**PROBLEM TO WORK ON:**
Output the lines from the one containing "red round brick G6" through the last line of the material below, exactly; please do not include pictures.

**********

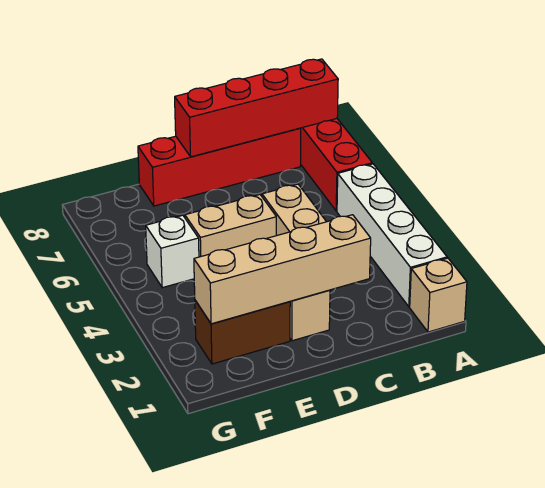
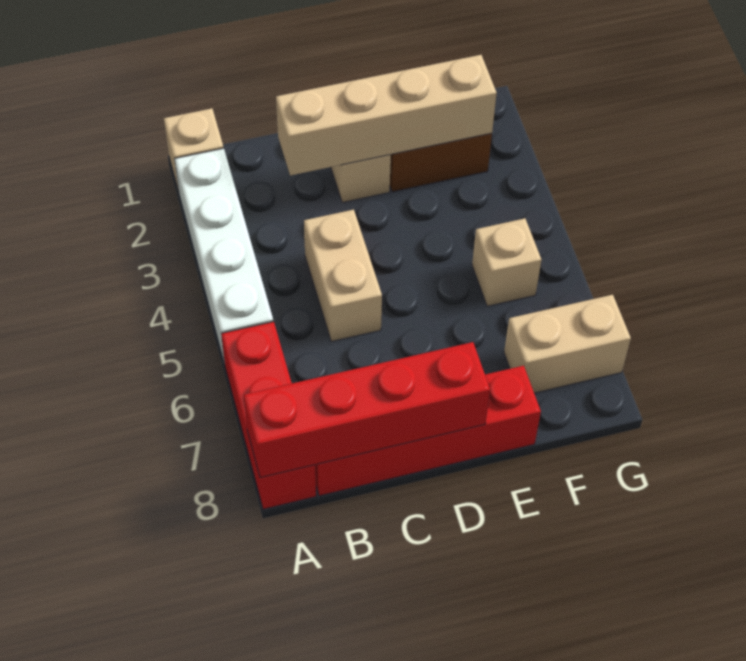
tan brick D5:E5 level 1 -> tan brick F7:G7 level 1
white brick F5 level 1 -> tan brick F5 level 1

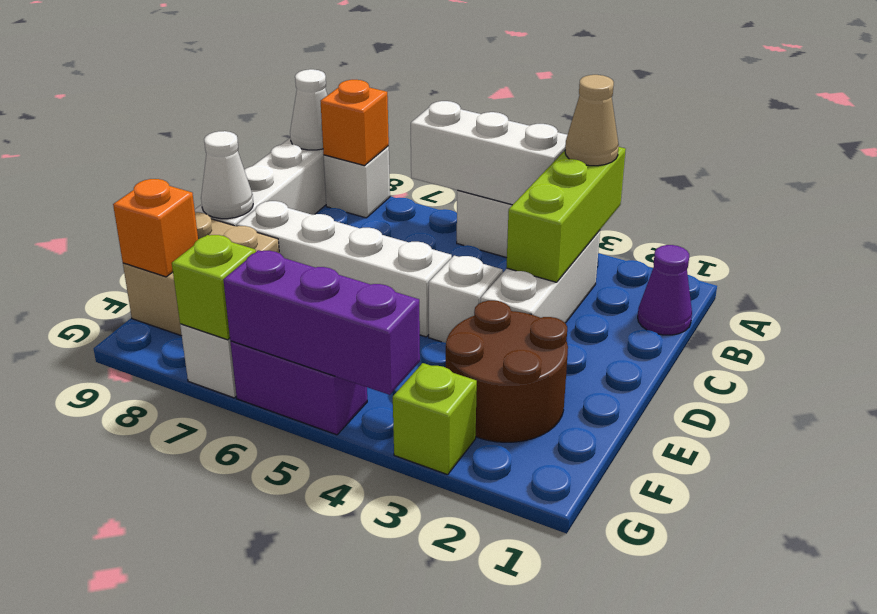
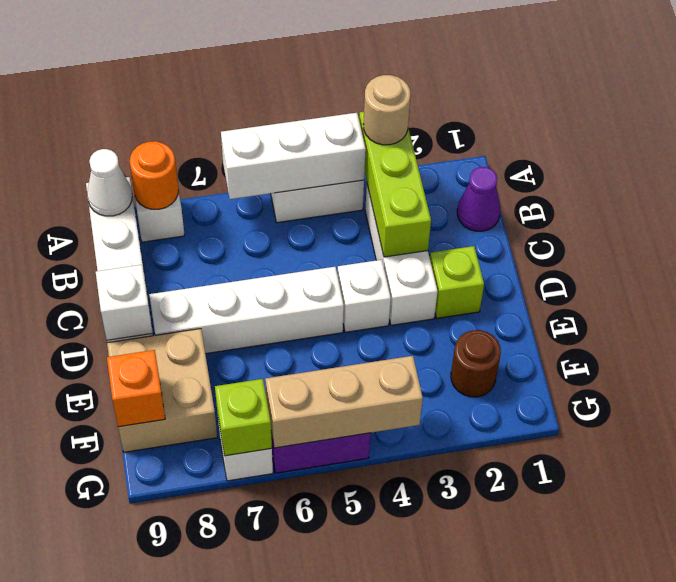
tan cone A3 level 3 -> tan round brick A3 level 3
orange brick A8 level 2 -> orange round brick A8 level 2
white cone D9 level 2 -> white brick D9 level 2
brown round brick E2:F3 level 1 -> brown round brick F2 level 1
lime brick G3 level 1 -> lime brick D2 level 1
purple brick G4:G6 level 2 -> tan brick G4:G6 level 2

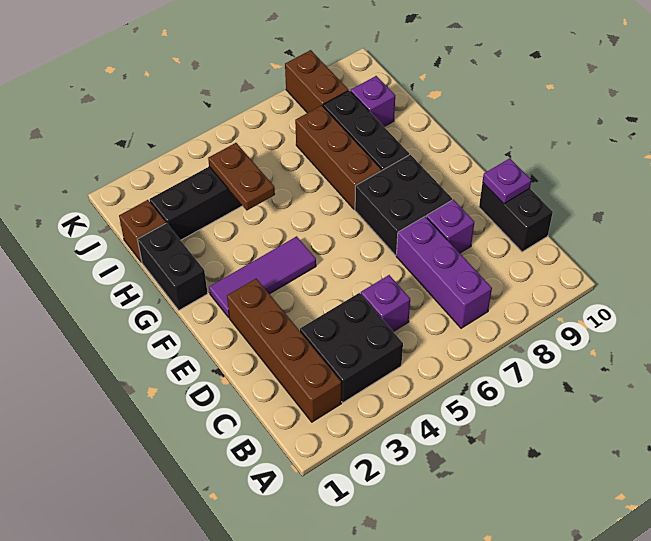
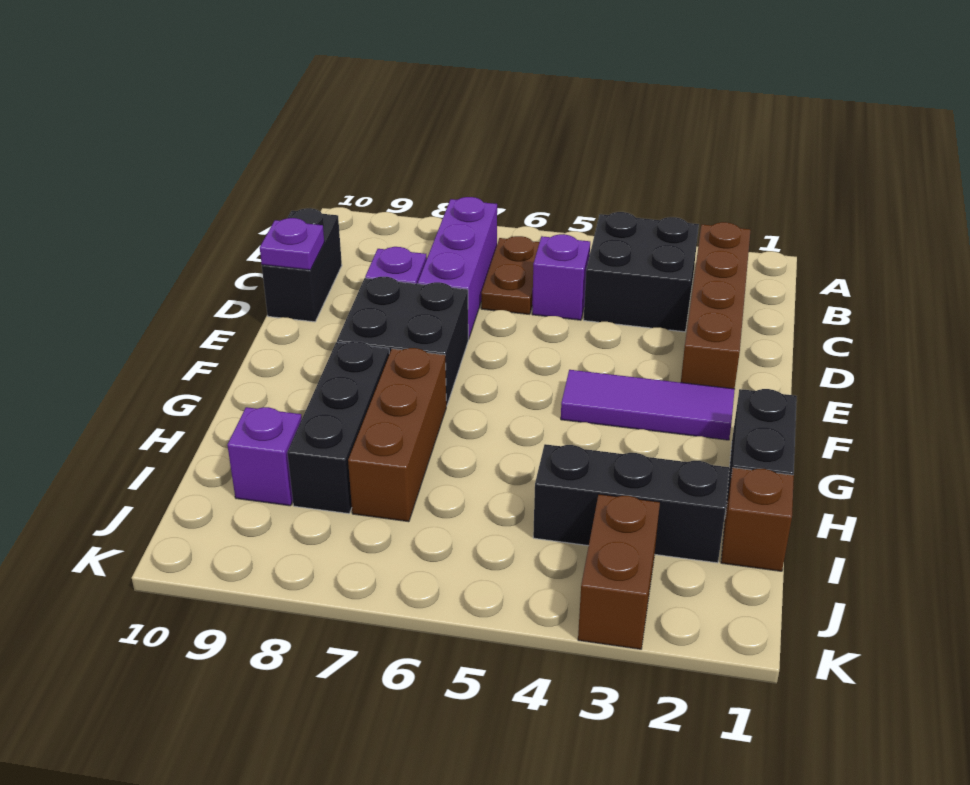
brown plate H4:I4 level 2 -> brown plate B6:C6 level 1
brown brick J8:K8 level 1 -> brown brick J3:K3 level 1

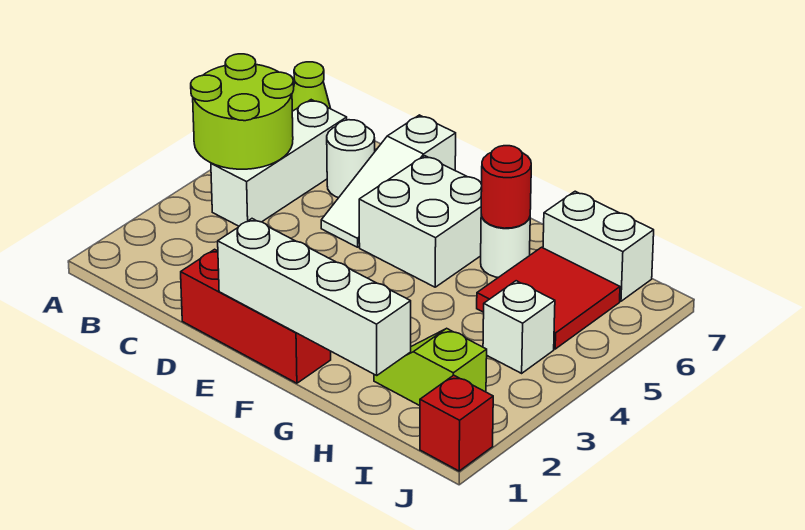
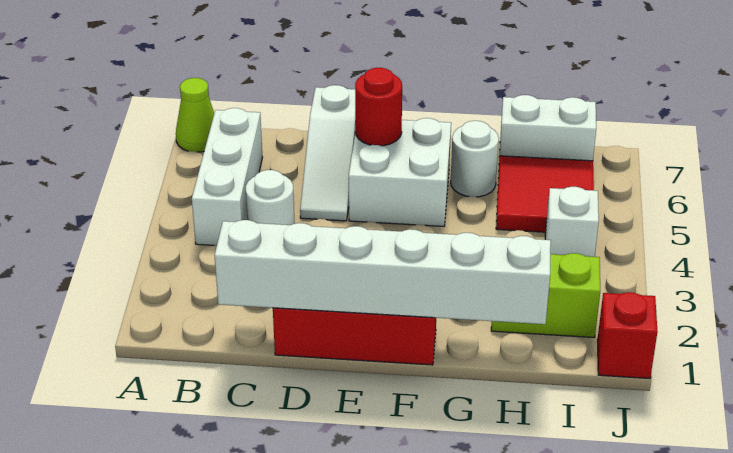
lime round brick A4:B5 level 2 -> none
white round brick C6 level 1 -> white round brick C4 level 1
white brick E1:H1 level 2 -> white brick C1:H1 level 2
red round brick G6 level 2 -> red round brick E6 level 2

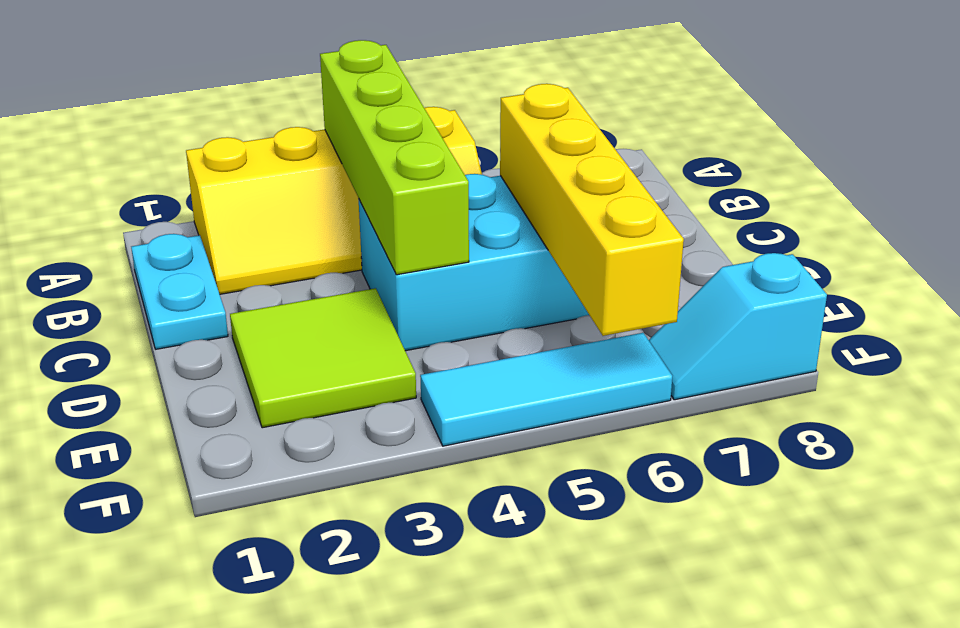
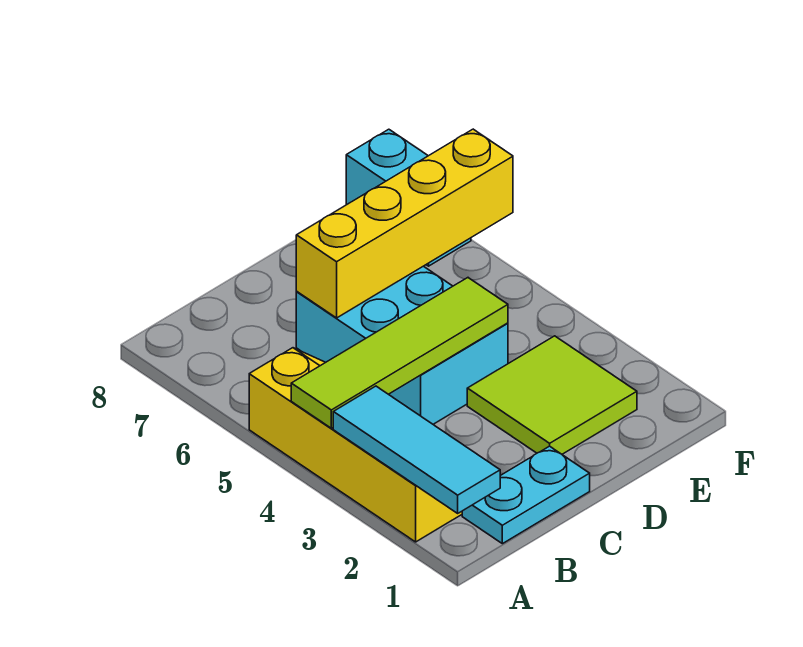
lime brick A4:D4 level 2 -> lime tile A4:D4 level 2
cyan tile F4:F6 level 1 -> cyan tile A1:A3 level 2

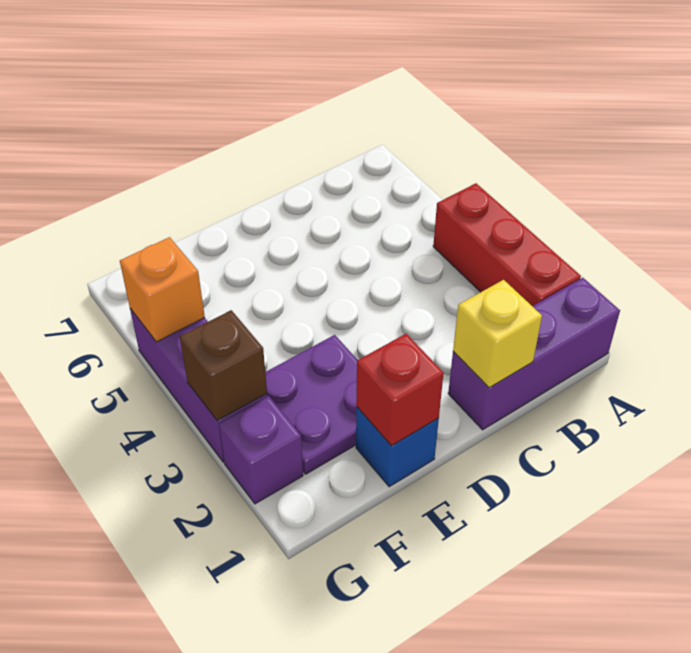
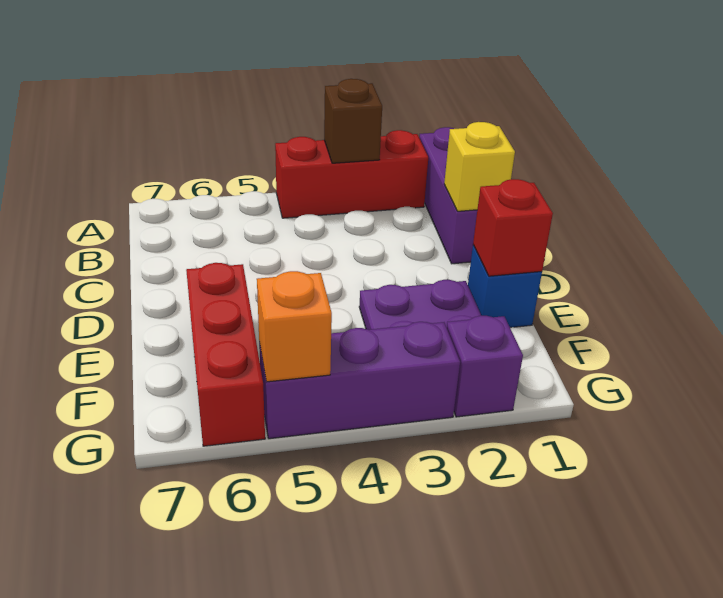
none -> red brick E6:G6 level 1
brown brick G3 level 2 -> brown brick A3 level 2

**********

**RESULT OF THIS EXERCISE:**
red round brick G6 level 2 -> red round brick E6 level 2

lime brick A4:D4 level 2 -> lime tile A4:D4 level 2
cyan tile F4:F6 level 1 -> cyan tile A1:A3 level 2

none -> red brick E6:G6 level 1
brown brick G3 level 2 -> brown brick A3 level 2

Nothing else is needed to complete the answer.